--- Task requirements ---
The whole listing below should be printed again exactly, with no images.

--- Stored data ---
========================================
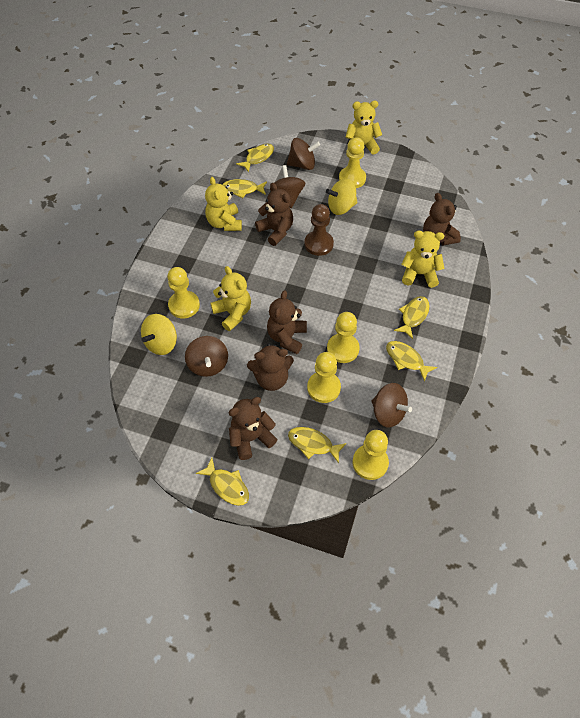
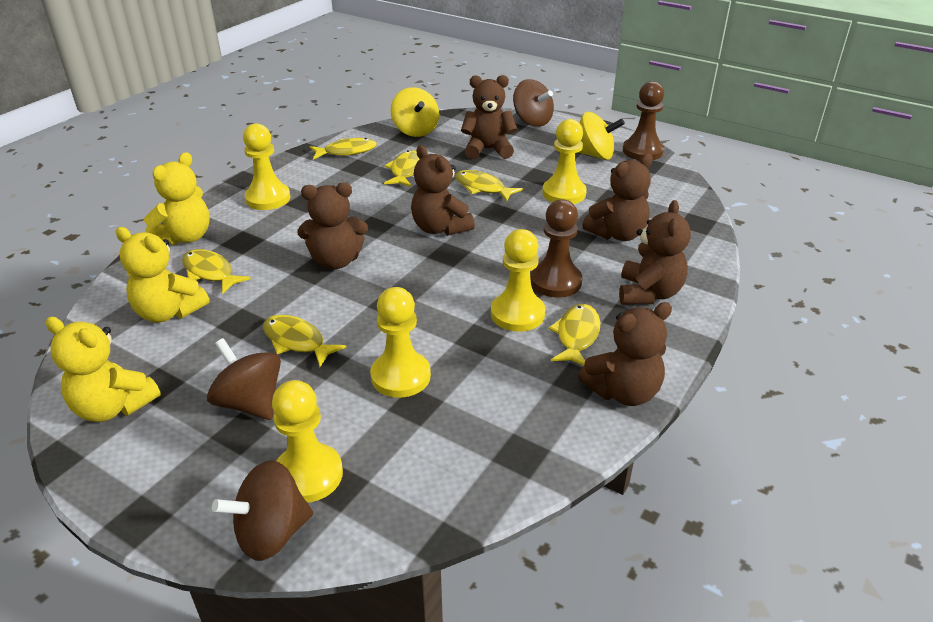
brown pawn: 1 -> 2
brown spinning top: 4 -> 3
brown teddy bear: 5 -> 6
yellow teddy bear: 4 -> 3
========================================
--- Response to this task ---
brown pawn: 1 -> 2
brown spinning top: 4 -> 3
brown teddy bear: 5 -> 6
yellow teddy bear: 4 -> 3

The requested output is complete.